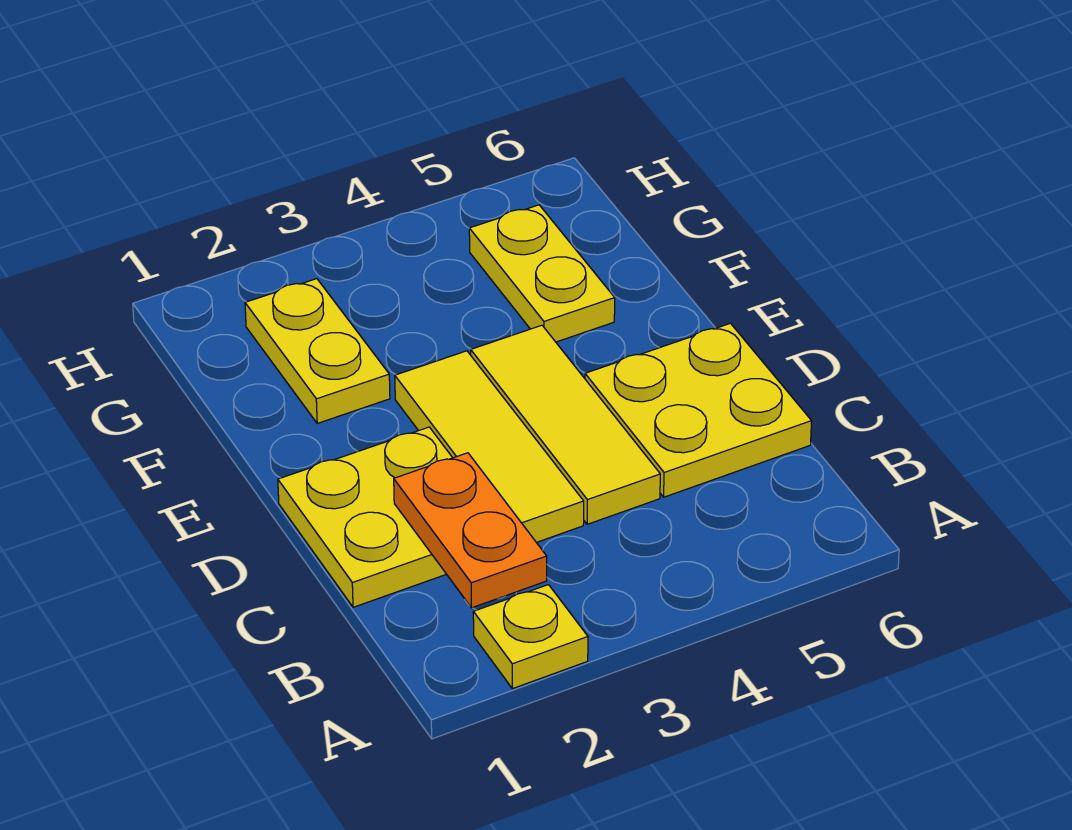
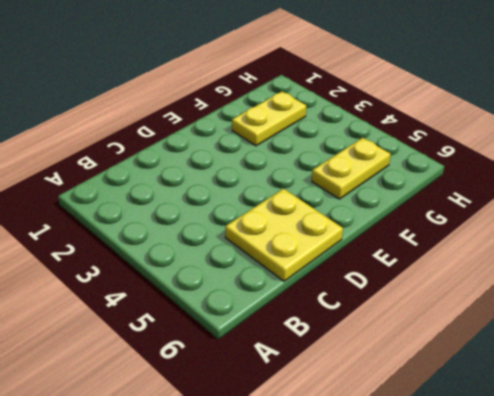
none -> yellow plate A2 level 1
none -> yellow plate C1:D2 level 1

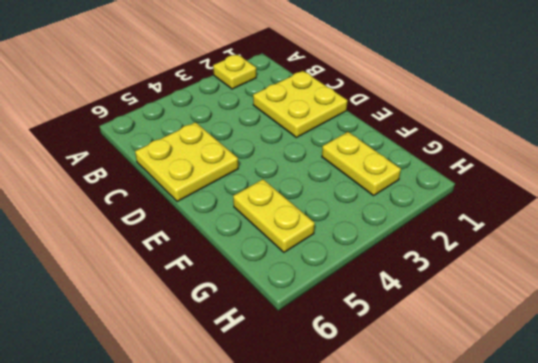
none -> yellow tile C3:E3 level 1
none -> yellow tile C4:E4 level 1

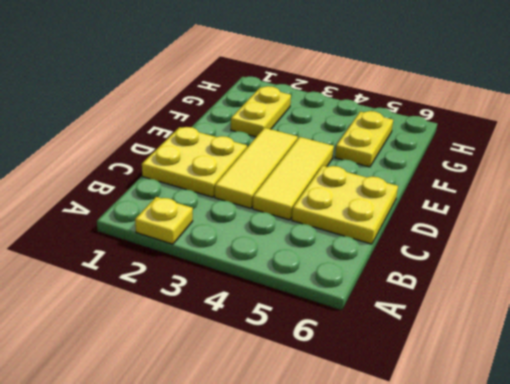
none -> orange plate B2:C2 level 2

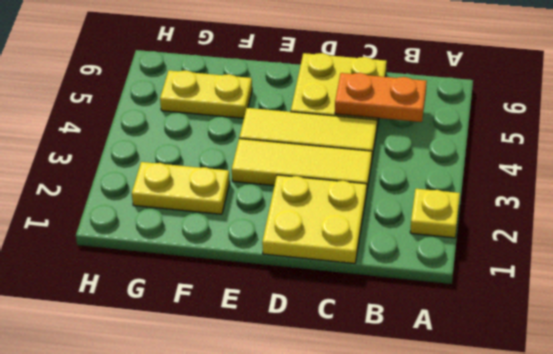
orange plate B5:C5 level 2 -> orange plate B2:C2 level 2

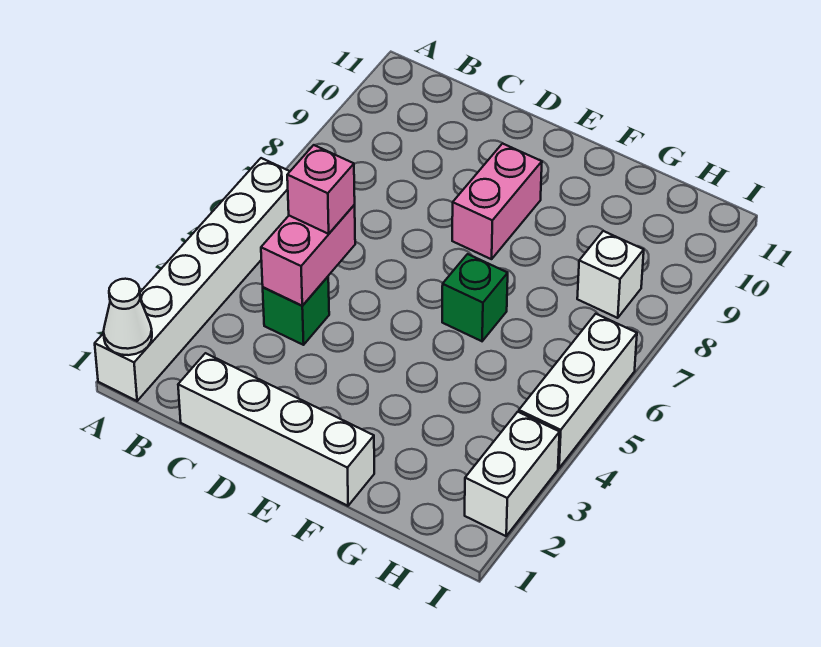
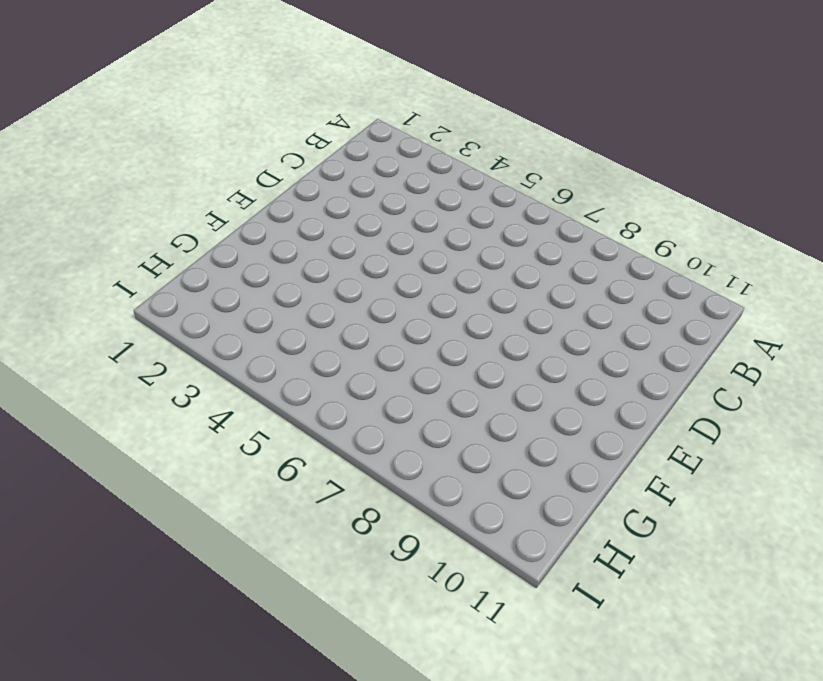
none -> white brick A1:A6 level 1
none -> white brick C1:F1 level 1

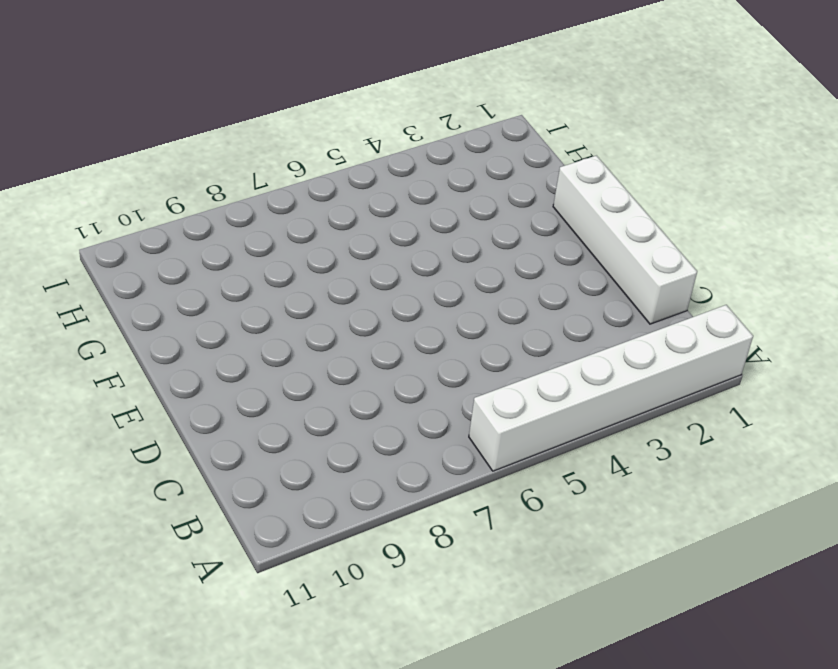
none -> green brick C4 level 1
none -> pink brick E8:E9 level 1

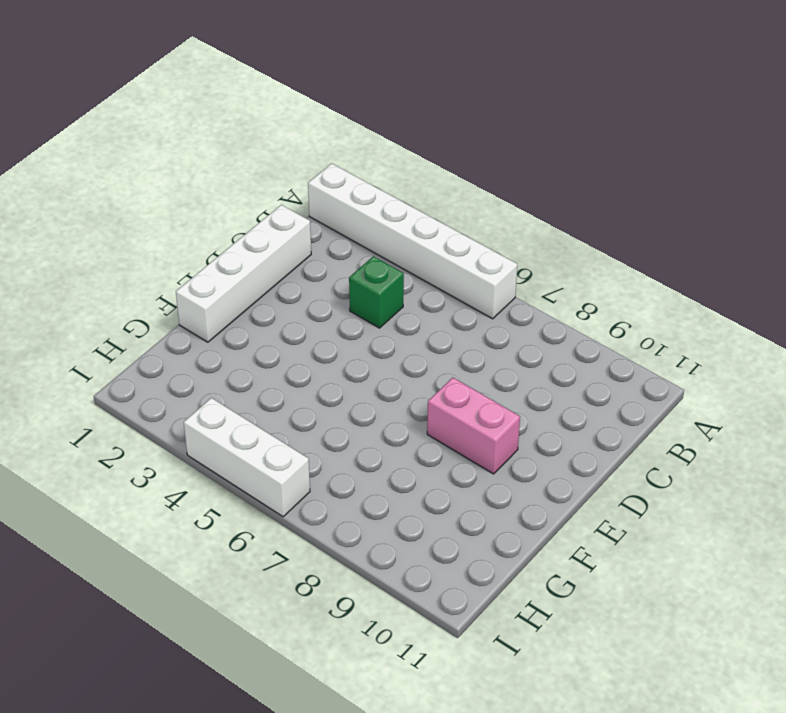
none -> green brick F6 level 1
none -> white brick H8 level 1

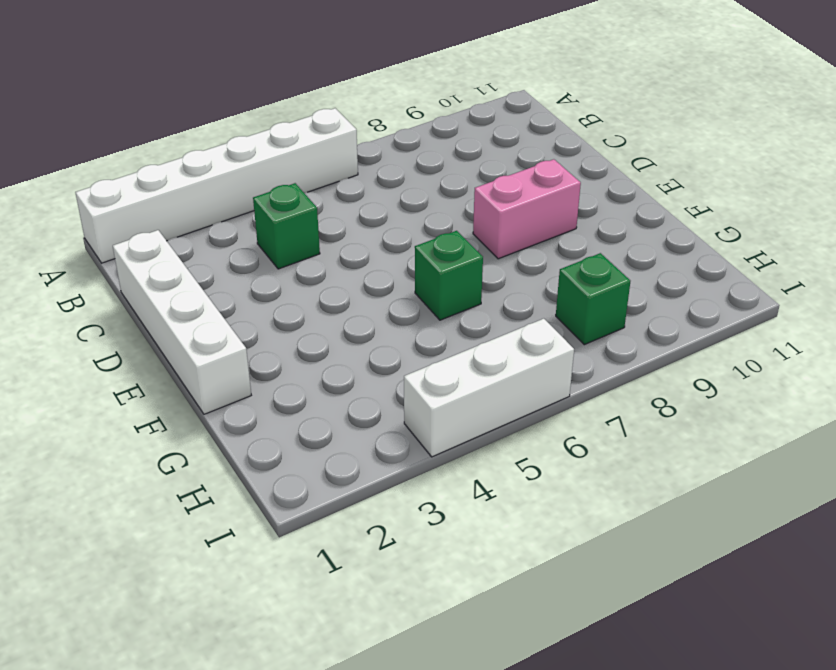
green brick H8 level 1 -> white brick H8 level 1
none -> white brick I2:I3 level 1
none -> white cone A1 level 2

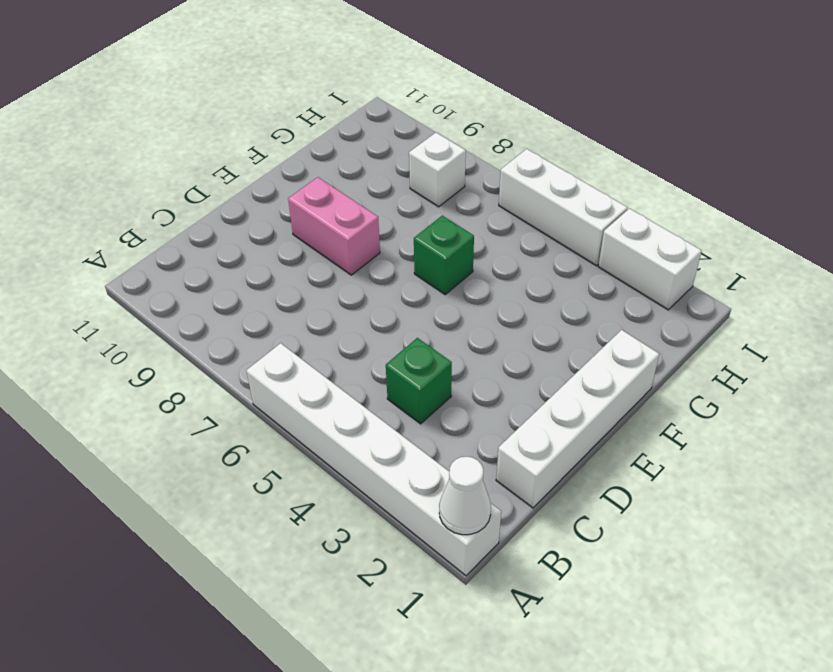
none -> pink brick C4:C5 level 2
none -> pink brick C5 level 3

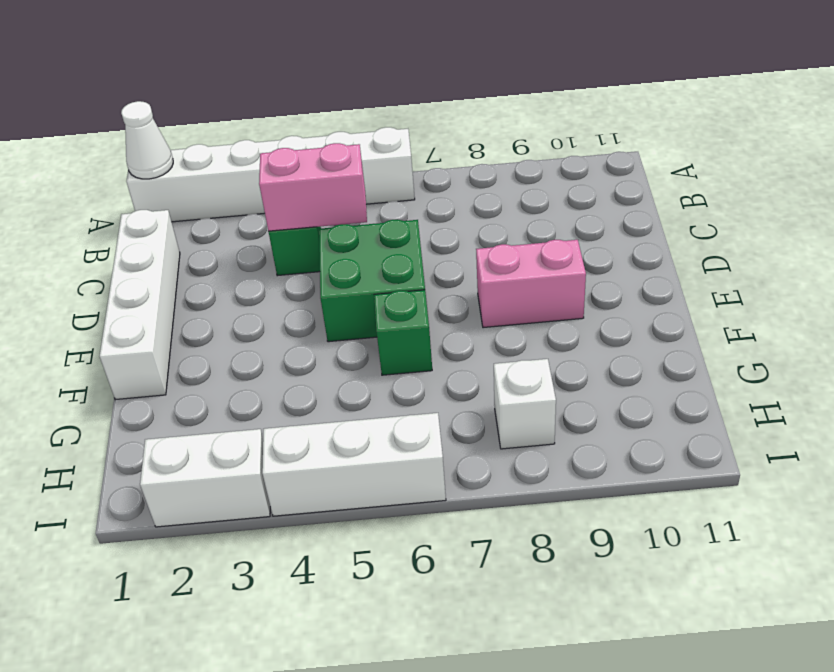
green brick D5:E6 level 1 -> none
none -> pink brick C5 level 3

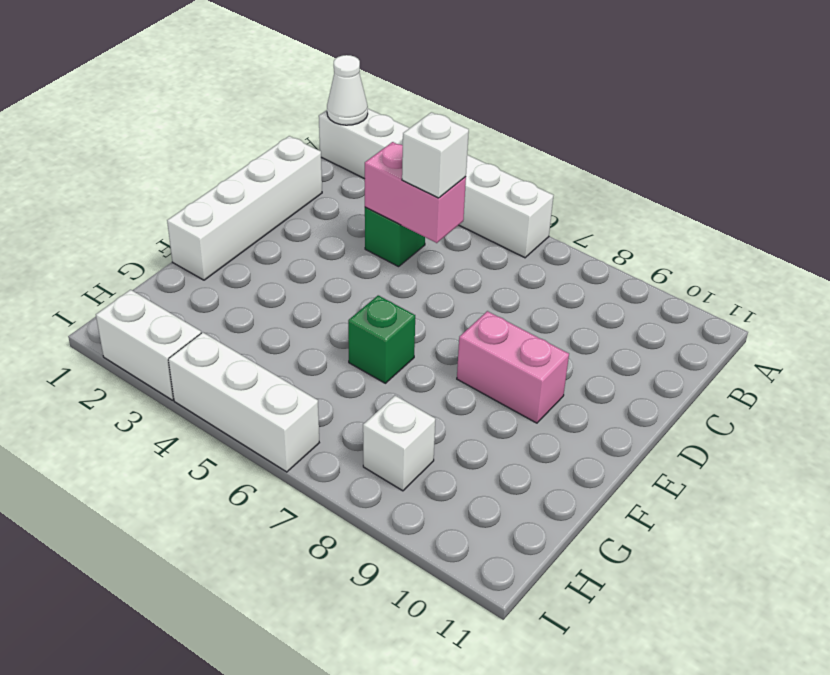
white brick C5 level 3 -> pink brick C5 level 3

________

■ YOUR INSTRUCTIONS
Reprint the data verbatim, pictures excluded.

■ TASK SOLUTION
none -> yellow plate A2 level 1
none -> yellow plate C1:D2 level 1

none -> yellow tile C3:E3 level 1
none -> yellow tile C4:E4 level 1

none -> orange plate B2:C2 level 2

orange plate B5:C5 level 2 -> orange plate B2:C2 level 2

none -> white brick A1:A6 level 1
none -> white brick C1:F1 level 1

none -> green brick C4 level 1
none -> pink brick E8:E9 level 1

none -> green brick F6 level 1
none -> white brick H8 level 1

green brick H8 level 1 -> white brick H8 level 1
none -> white brick I2:I3 level 1
none -> white cone A1 level 2

none -> pink brick C4:C5 level 2
none -> pink brick C5 level 3

green brick D5:E6 level 1 -> none
none -> pink brick C5 level 3

white brick C5 level 3 -> pink brick C5 level 3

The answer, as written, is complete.